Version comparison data
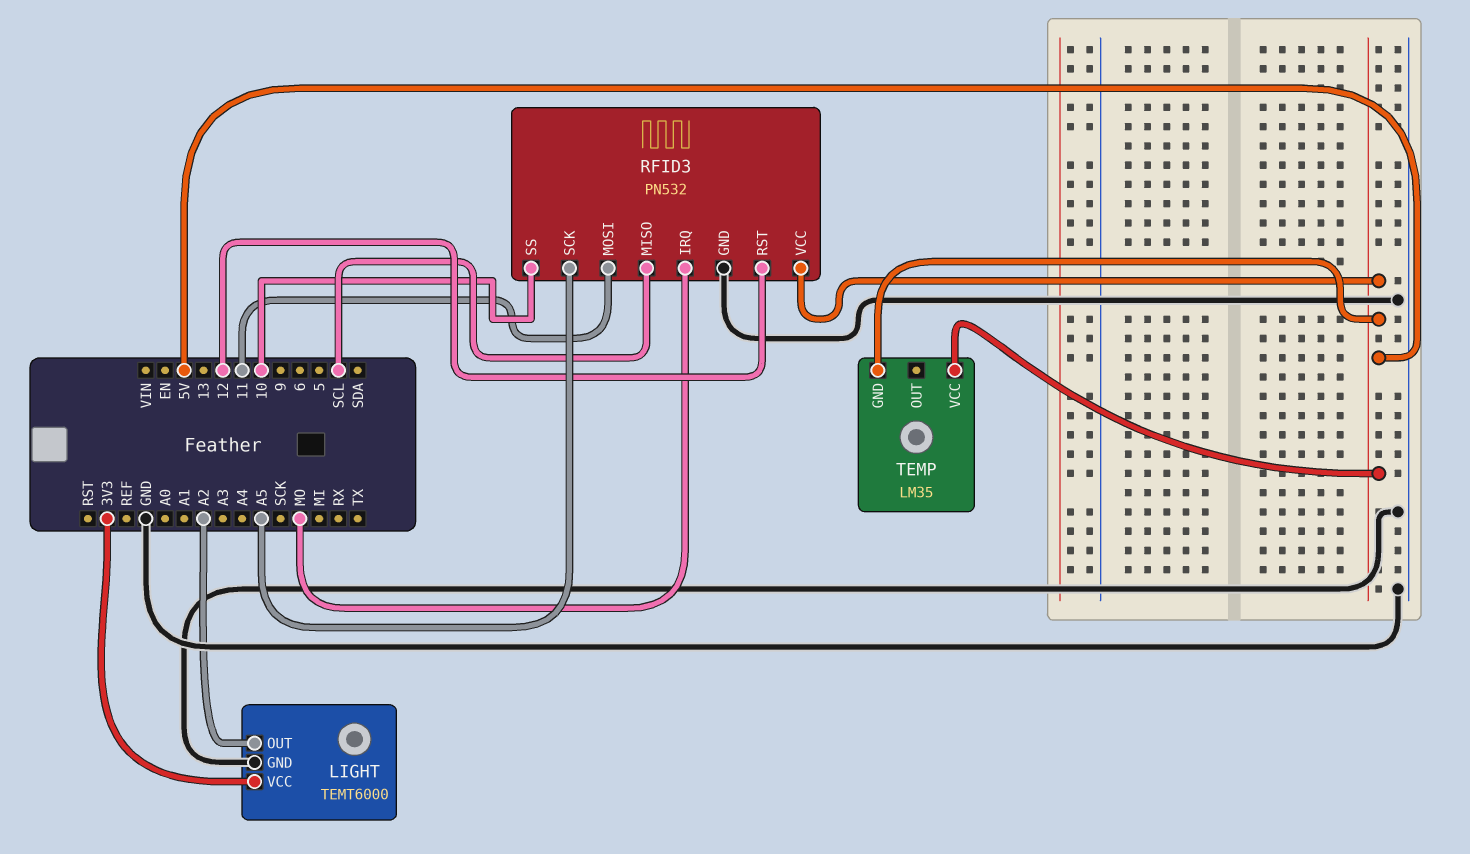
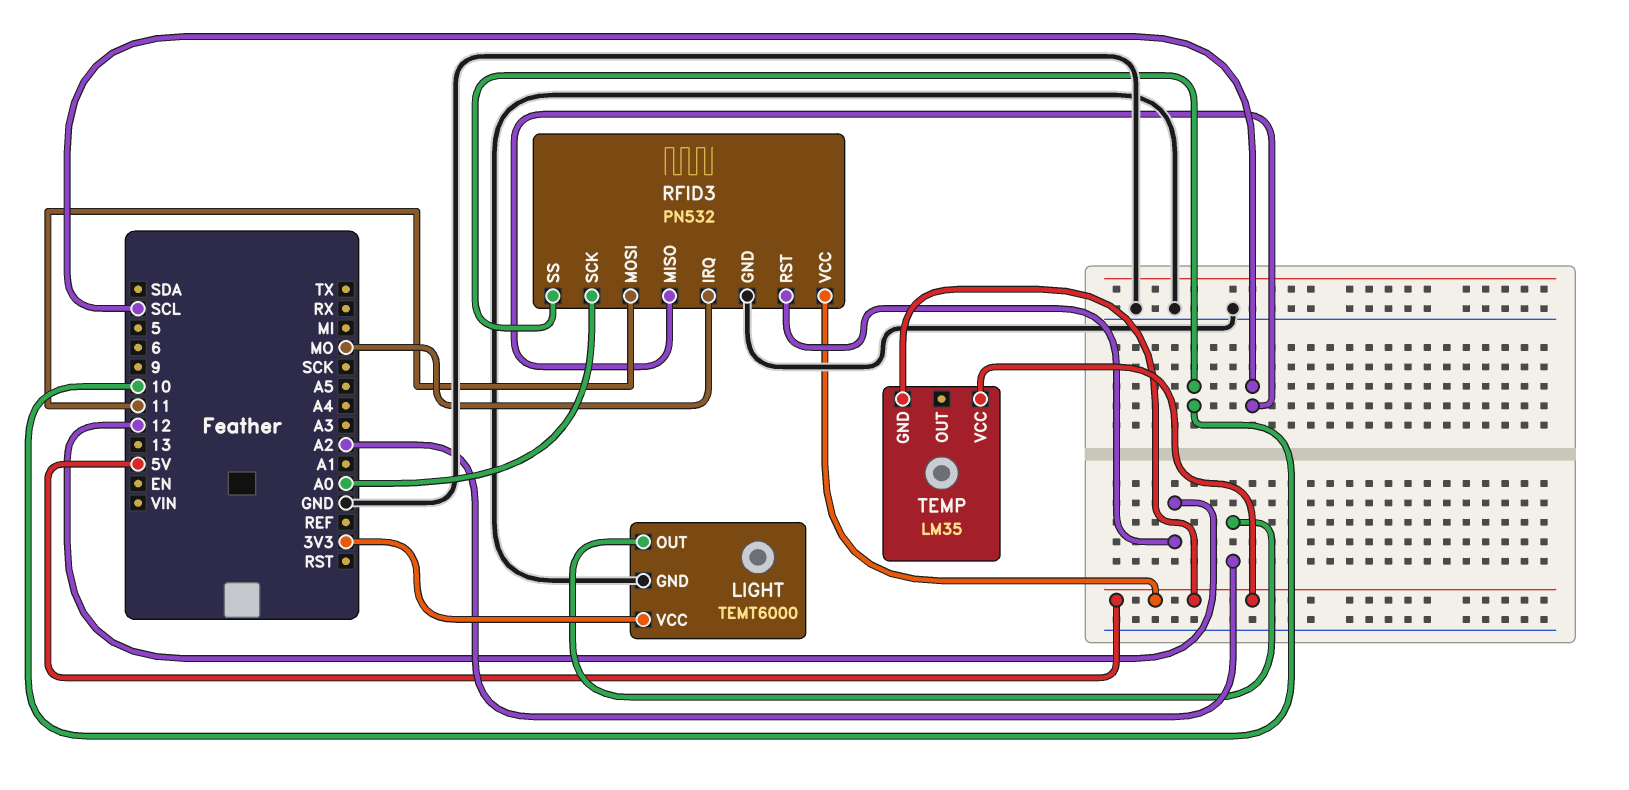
RFID3 pin SCK: A5 -> A0

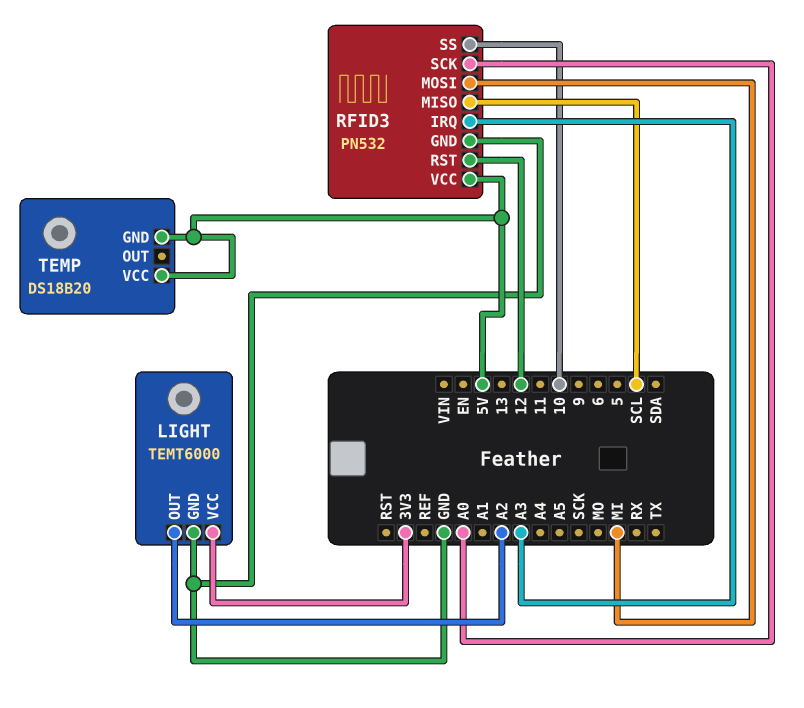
RFID3 pin IRQ: MO -> A3
RFID3 pin MOSI: 11 -> MI
TEMP: LM35 -> DS18B20

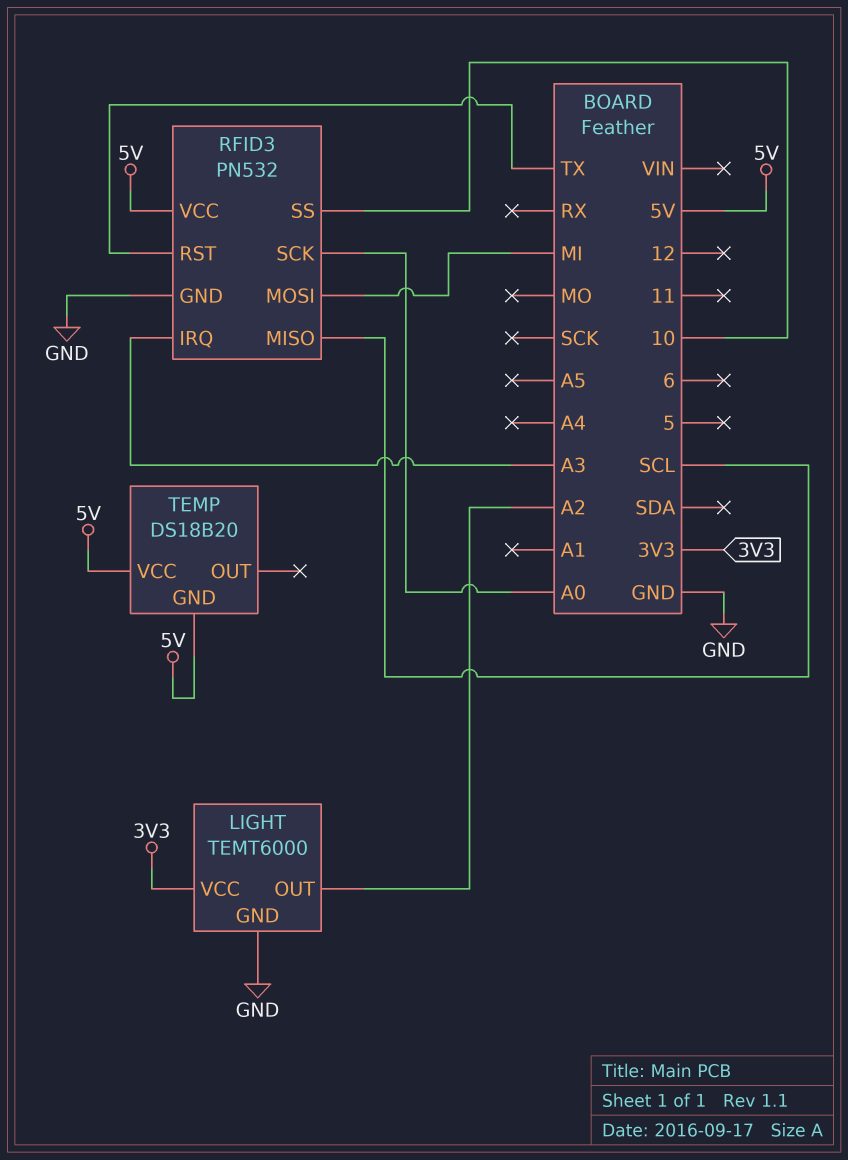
RFID3 pin RST: 12 -> TX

- [YOUR OBJECTIVE]
Pictures don't belong in the copy. Restate all the entries exactly.

- [OUTPUT OF THE TASK]
RFID3 pin SCK: A5 -> A0

RFID3 pin IRQ: MO -> A3
RFID3 pin MOSI: 11 -> MI
TEMP: LM35 -> DS18B20

RFID3 pin RST: 12 -> TX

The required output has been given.